## WHAT YOU NEED TO DO
Find where "(468, 331) = (361, 354): orange" appears in the records below, then return that line and every later line exactly, stopping only at the last line.
#####
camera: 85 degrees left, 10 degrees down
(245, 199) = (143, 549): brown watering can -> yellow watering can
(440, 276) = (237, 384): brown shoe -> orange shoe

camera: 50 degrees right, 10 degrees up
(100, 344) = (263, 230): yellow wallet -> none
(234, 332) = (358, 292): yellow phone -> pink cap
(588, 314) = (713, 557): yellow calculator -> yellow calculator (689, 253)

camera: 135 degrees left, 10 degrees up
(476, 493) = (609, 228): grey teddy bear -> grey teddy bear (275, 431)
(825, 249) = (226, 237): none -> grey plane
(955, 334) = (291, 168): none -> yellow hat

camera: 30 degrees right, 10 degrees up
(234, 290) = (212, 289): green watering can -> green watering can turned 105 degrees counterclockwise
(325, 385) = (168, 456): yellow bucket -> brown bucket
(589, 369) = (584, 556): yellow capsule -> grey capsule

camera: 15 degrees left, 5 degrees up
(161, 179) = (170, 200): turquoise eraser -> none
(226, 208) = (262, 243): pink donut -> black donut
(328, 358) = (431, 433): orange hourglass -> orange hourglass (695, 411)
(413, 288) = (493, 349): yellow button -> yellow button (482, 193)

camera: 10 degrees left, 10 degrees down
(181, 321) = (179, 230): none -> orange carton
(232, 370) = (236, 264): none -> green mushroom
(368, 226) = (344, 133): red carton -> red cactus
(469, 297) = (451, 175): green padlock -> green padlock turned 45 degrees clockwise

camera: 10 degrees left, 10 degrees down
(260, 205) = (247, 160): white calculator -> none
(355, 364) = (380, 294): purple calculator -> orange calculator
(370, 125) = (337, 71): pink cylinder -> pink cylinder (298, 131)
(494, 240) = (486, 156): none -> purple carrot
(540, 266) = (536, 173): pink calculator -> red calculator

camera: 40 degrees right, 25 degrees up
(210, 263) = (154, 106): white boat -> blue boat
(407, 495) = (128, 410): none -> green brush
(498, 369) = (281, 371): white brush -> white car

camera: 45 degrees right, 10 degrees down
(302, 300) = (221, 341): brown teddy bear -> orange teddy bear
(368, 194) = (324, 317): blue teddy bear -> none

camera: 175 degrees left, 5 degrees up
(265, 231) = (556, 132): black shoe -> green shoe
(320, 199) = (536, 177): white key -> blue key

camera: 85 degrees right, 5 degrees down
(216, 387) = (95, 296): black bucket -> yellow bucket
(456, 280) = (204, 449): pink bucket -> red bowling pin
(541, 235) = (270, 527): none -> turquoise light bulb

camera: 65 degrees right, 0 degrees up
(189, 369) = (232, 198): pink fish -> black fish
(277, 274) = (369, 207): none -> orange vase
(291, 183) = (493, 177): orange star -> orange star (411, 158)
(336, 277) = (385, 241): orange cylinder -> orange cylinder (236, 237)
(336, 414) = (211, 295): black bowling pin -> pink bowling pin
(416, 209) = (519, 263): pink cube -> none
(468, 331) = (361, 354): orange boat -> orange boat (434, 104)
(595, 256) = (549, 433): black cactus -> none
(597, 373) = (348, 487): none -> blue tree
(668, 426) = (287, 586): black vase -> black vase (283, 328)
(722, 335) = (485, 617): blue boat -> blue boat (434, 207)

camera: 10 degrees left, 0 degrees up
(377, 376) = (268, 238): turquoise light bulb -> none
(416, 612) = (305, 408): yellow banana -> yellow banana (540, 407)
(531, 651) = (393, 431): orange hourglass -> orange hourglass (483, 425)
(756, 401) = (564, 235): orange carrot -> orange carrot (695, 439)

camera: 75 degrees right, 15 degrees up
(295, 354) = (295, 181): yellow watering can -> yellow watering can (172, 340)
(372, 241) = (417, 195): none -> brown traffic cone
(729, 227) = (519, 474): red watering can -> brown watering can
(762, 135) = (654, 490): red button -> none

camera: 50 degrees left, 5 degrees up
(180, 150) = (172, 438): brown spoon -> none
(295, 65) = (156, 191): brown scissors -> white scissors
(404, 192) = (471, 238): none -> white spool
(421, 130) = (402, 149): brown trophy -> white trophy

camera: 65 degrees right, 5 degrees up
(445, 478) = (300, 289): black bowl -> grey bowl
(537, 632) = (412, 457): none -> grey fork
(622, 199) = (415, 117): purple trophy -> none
#####
## COMPLETED EXERCISE
(468, 331) = (361, 354): orange boat -> orange boat (434, 104)
(595, 256) = (549, 433): black cactus -> none
(597, 373) = (348, 487): none -> blue tree
(668, 426) = (287, 586): black vase -> black vase (283, 328)
(722, 335) = (485, 617): blue boat -> blue boat (434, 207)

camera: 10 degrees left, 0 degrees up
(377, 376) = (268, 238): turquoise light bulb -> none
(416, 612) = (305, 408): yellow banana -> yellow banana (540, 407)
(531, 651) = (393, 431): orange hourglass -> orange hourglass (483, 425)
(756, 401) = (564, 235): orange carrot -> orange carrot (695, 439)

camera: 75 degrees right, 15 degrees up
(295, 354) = (295, 181): yellow watering can -> yellow watering can (172, 340)
(372, 241) = (417, 195): none -> brown traffic cone
(729, 227) = (519, 474): red watering can -> brown watering can
(762, 135) = (654, 490): red button -> none

camera: 50 degrees left, 5 degrees up
(180, 150) = (172, 438): brown spoon -> none
(295, 65) = (156, 191): brown scissors -> white scissors
(404, 192) = (471, 238): none -> white spool
(421, 130) = (402, 149): brown trophy -> white trophy

camera: 65 degrees right, 5 degrees up
(445, 478) = (300, 289): black bowl -> grey bowl
(537, 632) = (412, 457): none -> grey fork
(622, 199) = (415, 117): purple trophy -> none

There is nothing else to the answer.